→ **Your objective**
Please quote all of the following entries word for word, line by line.

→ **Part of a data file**
"""
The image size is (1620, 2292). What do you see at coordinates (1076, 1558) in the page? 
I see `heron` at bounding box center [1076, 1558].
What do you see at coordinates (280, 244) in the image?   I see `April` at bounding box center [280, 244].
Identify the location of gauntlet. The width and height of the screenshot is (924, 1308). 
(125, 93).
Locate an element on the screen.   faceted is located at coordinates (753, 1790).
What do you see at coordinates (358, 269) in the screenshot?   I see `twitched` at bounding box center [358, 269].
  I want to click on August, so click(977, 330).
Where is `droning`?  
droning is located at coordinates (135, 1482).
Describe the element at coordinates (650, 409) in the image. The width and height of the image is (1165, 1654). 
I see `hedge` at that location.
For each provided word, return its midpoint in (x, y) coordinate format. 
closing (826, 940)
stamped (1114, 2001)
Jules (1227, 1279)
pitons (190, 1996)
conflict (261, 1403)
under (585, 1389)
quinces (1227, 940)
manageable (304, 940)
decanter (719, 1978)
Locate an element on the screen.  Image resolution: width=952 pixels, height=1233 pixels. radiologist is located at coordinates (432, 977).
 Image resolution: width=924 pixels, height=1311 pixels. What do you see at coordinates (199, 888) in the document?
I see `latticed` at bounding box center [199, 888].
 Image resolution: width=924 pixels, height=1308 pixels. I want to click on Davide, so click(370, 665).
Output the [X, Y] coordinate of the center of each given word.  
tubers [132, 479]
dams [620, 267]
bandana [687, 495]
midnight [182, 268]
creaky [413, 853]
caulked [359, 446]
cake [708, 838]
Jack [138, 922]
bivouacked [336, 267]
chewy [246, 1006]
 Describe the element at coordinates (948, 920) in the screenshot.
"""
→ **Worked solution**
The image size is (1620, 2292). What do you see at coordinates (1076, 1558) in the page? 
I see `heron` at bounding box center [1076, 1558].
What do you see at coordinates (280, 244) in the image?   I see `April` at bounding box center [280, 244].
Identify the location of gauntlet. The width and height of the screenshot is (924, 1308). 
(125, 93).
Locate an element on the screen.   faceted is located at coordinates (753, 1790).
What do you see at coordinates (358, 269) in the screenshot?   I see `twitched` at bounding box center [358, 269].
  I want to click on August, so click(977, 330).
Where is `droning`?  
droning is located at coordinates (135, 1482).
Describe the element at coordinates (650, 409) in the image. The width and height of the image is (1165, 1654). 
I see `hedge` at that location.
For each provided word, return its midpoint in (x, y) coordinate format. 
closing (826, 940)
stamped (1114, 2001)
Jules (1227, 1279)
pitons (190, 1996)
conflict (261, 1403)
under (585, 1389)
quinces (1227, 940)
manageable (304, 940)
decanter (719, 1978)
Locate an element on the screen.  Image resolution: width=952 pixels, height=1233 pixels. radiologist is located at coordinates (432, 977).
 Image resolution: width=924 pixels, height=1311 pixels. What do you see at coordinates (199, 888) in the document?
I see `latticed` at bounding box center [199, 888].
 Image resolution: width=924 pixels, height=1308 pixels. I want to click on Davide, so click(370, 665).
Output the [X, Y] coordinate of the center of each given word.  
tubers [132, 479]
dams [620, 267]
bandana [687, 495]
midnight [182, 268]
creaky [413, 853]
caulked [359, 446]
cake [708, 838]
Jack [138, 922]
bivouacked [336, 267]
chewy [246, 1006]
 Describe the element at coordinates (948, 920) in the screenshot.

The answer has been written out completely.